▶ **Task item**
Please copy out the entries below exactly, beginning with the line that contains "R104: 220 (LED, LED2) -> 220 (LED2, VCC)" and ending with the line that contains "R1: 15k (+3V3, NET1) -> 1.1k (+3V3, NET1)", and include nothing outside that span.

________________

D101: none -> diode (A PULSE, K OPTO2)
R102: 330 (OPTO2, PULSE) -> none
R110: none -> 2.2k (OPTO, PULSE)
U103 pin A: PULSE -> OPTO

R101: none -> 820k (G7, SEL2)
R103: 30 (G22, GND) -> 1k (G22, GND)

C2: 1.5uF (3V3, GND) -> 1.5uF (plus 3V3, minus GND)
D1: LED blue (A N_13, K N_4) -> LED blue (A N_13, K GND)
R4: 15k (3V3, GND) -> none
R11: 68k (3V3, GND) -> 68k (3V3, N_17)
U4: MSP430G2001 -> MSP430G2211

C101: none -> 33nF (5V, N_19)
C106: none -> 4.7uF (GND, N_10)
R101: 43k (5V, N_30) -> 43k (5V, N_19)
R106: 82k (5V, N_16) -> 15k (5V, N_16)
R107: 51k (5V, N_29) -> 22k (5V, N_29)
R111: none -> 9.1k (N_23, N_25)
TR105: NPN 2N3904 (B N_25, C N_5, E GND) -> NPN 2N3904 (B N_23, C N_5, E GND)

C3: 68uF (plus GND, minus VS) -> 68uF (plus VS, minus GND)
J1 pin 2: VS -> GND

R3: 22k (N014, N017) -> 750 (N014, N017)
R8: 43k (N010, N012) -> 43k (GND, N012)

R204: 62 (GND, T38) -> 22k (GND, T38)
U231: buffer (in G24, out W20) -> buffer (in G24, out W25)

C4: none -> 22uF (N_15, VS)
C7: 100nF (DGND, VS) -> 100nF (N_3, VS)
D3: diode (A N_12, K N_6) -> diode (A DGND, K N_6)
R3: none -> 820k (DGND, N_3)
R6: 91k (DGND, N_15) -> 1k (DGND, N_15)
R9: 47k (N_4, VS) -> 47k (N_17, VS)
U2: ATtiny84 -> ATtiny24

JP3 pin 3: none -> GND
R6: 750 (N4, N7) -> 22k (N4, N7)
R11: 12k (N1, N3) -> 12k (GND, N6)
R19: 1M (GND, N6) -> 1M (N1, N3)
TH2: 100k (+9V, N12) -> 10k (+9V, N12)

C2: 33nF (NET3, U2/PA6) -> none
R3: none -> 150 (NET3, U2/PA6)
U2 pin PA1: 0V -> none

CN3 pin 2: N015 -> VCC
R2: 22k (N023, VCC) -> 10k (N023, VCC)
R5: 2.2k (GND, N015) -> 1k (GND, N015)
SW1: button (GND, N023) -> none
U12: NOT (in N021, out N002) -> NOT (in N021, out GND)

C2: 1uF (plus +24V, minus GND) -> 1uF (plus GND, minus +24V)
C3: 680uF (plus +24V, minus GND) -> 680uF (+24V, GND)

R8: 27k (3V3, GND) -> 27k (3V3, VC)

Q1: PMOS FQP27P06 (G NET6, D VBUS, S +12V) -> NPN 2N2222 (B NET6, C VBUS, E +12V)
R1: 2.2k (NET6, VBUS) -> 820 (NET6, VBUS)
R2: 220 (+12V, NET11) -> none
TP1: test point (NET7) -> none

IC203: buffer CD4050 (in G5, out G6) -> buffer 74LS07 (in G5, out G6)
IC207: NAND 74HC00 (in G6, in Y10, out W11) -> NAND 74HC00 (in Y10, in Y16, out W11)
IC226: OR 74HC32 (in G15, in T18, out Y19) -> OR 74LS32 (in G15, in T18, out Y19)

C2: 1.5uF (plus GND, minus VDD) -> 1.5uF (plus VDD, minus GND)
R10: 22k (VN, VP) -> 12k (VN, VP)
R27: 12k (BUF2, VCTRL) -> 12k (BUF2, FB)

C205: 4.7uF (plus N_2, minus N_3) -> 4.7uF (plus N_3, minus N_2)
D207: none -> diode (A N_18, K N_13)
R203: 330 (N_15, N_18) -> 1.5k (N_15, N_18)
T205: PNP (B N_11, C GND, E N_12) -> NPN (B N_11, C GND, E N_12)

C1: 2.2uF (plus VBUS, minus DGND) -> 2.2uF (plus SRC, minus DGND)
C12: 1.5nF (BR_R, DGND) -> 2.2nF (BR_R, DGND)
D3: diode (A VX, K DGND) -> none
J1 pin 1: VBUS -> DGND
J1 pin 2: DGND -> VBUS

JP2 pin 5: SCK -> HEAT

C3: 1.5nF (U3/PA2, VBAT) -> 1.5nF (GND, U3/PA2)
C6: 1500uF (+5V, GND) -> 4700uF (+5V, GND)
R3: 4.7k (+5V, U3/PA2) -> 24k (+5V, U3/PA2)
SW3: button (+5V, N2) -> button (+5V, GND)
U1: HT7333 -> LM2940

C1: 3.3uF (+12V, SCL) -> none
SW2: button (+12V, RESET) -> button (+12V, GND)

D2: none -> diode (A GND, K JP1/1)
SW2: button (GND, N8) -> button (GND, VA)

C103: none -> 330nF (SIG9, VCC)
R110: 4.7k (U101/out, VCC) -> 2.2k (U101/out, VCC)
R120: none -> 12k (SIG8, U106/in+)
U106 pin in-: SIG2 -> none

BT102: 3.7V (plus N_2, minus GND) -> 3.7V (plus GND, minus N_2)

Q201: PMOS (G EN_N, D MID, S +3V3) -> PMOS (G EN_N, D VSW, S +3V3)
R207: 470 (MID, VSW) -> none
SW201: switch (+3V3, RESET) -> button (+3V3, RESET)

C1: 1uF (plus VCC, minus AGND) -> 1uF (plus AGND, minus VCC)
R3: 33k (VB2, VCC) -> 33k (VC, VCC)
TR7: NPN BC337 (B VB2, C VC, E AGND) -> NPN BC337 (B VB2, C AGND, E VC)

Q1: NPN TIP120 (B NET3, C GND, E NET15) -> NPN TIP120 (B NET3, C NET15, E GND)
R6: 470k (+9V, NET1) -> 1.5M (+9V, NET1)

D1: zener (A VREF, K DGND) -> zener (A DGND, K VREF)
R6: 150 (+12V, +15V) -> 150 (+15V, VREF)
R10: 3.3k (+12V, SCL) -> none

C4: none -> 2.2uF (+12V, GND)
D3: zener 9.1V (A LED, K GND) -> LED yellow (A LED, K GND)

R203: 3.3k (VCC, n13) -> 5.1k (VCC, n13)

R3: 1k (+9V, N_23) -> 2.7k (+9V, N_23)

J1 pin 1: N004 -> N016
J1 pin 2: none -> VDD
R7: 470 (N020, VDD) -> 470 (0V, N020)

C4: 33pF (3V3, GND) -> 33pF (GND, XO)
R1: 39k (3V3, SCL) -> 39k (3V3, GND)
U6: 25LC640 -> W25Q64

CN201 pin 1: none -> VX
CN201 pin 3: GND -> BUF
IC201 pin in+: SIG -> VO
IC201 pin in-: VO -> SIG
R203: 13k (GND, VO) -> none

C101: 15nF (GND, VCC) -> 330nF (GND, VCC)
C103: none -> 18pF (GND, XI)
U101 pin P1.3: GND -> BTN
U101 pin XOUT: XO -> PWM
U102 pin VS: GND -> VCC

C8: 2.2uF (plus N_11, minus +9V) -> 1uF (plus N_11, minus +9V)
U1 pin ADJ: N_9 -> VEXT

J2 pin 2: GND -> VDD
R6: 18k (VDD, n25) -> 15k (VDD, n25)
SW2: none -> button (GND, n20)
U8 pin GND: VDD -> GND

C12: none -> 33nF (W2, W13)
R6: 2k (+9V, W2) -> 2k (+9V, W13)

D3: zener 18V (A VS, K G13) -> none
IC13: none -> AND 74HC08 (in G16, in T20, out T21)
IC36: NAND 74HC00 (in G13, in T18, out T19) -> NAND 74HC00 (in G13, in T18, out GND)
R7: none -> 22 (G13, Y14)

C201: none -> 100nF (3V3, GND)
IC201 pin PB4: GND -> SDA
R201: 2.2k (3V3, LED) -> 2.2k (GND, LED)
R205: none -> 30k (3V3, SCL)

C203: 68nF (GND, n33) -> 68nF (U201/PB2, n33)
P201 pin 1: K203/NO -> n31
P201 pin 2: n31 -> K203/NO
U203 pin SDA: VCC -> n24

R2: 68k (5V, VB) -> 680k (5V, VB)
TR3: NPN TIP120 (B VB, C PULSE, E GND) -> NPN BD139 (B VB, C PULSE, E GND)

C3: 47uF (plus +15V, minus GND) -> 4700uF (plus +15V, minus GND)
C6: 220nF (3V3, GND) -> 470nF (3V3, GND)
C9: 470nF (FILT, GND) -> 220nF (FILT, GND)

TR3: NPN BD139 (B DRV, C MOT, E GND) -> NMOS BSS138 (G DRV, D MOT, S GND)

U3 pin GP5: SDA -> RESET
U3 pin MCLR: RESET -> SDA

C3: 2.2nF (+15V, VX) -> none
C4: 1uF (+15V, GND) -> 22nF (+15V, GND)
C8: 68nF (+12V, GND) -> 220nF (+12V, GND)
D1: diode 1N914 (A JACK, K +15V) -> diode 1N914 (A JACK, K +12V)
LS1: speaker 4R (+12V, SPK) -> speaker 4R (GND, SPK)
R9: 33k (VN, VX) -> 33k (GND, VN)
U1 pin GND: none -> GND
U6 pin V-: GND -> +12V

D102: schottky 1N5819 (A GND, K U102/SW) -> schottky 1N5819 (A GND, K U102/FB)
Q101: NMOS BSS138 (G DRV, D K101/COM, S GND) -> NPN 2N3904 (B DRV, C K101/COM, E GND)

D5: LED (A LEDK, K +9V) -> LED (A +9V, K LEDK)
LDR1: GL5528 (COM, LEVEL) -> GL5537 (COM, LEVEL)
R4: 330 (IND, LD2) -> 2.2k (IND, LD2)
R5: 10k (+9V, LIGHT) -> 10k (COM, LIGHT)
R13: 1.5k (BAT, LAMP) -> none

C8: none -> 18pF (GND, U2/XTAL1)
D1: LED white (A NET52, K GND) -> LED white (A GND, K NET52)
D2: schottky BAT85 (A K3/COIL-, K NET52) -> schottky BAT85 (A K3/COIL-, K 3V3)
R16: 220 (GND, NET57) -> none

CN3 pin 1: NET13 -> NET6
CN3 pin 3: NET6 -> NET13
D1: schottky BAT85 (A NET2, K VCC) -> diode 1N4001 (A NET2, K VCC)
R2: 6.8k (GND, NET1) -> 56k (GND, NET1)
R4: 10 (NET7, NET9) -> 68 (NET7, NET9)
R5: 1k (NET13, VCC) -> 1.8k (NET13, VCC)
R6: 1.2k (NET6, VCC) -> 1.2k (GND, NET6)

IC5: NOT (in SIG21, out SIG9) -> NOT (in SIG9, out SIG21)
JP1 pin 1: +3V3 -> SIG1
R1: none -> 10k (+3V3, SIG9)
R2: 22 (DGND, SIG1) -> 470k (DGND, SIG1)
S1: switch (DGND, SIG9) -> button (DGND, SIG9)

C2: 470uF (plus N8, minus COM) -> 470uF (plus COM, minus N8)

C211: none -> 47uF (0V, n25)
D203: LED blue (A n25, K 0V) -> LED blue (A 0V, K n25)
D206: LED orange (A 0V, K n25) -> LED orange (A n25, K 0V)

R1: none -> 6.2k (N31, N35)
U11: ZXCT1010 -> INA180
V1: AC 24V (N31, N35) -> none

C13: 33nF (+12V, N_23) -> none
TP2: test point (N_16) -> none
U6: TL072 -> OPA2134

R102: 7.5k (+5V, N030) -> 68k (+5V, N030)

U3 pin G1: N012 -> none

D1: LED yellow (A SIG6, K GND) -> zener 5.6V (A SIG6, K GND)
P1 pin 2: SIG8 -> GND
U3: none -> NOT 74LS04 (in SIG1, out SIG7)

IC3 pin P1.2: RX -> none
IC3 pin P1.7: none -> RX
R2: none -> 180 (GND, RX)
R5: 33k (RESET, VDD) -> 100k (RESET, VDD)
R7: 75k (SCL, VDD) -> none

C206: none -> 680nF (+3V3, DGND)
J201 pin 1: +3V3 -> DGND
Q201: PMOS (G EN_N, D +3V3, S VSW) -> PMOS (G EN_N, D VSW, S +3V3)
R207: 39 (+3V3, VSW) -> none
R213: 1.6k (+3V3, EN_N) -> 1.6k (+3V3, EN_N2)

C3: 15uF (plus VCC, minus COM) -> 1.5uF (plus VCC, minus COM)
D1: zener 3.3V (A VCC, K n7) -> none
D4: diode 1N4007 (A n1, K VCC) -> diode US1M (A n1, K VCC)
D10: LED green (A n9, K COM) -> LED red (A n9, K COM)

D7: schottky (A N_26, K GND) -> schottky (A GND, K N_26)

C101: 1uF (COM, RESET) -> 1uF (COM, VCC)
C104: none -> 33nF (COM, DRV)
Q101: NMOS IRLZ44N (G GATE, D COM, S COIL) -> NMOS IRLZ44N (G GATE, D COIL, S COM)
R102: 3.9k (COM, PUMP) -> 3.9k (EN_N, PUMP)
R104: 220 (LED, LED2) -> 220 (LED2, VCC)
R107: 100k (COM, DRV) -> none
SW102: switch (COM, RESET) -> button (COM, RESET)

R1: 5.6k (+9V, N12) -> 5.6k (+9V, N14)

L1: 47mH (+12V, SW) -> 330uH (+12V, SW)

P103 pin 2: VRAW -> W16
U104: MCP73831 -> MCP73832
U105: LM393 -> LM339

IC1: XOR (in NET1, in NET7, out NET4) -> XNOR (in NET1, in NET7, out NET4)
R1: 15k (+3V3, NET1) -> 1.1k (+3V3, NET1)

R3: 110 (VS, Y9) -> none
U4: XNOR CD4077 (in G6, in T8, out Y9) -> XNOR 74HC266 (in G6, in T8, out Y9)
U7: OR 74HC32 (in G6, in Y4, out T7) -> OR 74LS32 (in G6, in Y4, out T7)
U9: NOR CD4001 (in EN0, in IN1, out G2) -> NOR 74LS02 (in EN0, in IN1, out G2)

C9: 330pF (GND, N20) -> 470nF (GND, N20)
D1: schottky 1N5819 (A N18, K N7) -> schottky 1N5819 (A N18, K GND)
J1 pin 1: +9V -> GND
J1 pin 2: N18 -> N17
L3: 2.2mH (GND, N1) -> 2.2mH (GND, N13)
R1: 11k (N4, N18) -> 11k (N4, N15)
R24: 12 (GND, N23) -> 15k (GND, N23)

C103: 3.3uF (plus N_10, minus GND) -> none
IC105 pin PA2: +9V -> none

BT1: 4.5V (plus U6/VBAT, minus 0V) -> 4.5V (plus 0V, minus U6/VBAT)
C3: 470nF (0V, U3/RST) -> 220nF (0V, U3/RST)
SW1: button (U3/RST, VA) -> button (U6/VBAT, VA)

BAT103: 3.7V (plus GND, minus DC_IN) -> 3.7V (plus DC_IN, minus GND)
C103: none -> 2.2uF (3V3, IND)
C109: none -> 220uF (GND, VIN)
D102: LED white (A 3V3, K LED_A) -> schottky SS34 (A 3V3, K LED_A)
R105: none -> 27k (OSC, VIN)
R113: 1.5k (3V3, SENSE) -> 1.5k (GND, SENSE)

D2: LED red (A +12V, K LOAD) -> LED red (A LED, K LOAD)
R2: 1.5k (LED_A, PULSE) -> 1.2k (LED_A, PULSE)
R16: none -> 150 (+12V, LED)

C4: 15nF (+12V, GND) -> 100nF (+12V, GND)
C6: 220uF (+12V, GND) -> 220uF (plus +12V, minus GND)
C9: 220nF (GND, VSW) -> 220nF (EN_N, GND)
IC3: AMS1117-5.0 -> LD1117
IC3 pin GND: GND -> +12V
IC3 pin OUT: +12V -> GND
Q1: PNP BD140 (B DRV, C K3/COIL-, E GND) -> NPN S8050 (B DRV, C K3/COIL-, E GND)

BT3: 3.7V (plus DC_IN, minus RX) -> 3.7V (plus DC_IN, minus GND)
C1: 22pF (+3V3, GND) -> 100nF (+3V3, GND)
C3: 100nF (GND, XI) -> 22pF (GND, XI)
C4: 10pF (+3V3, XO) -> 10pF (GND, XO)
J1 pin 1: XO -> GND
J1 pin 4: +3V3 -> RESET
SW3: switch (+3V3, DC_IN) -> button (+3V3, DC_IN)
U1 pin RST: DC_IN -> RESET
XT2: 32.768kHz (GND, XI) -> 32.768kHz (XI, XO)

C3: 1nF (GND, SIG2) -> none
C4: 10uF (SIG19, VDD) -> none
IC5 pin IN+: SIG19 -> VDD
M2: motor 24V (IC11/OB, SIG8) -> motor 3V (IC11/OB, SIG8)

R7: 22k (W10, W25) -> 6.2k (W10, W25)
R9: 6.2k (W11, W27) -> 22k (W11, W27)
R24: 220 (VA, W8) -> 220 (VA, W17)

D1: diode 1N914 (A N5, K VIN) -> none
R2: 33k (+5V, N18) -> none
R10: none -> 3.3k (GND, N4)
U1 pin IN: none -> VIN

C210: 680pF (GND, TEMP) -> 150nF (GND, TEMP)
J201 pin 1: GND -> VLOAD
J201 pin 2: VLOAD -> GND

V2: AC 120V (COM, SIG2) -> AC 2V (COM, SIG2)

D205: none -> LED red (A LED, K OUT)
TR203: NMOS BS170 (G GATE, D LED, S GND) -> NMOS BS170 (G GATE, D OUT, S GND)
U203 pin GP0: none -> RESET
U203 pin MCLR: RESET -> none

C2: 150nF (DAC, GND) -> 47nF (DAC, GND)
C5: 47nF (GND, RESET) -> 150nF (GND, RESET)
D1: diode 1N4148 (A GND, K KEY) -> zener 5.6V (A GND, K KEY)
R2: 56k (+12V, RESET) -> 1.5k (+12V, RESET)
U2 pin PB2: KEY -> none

________________

▶ **Exercise result**
R104: 220 (LED, LED2) -> 220 (LED2, VCC)
R107: 100k (COM, DRV) -> none
SW102: switch (COM, RESET) -> button (COM, RESET)

R1: 5.6k (+9V, N12) -> 5.6k (+9V, N14)

L1: 47mH (+12V, SW) -> 330uH (+12V, SW)

P103 pin 2: VRAW -> W16
U104: MCP73831 -> MCP73832
U105: LM393 -> LM339

IC1: XOR (in NET1, in NET7, out NET4) -> XNOR (in NET1, in NET7, out NET4)
R1: 15k (+3V3, NET1) -> 1.1k (+3V3, NET1)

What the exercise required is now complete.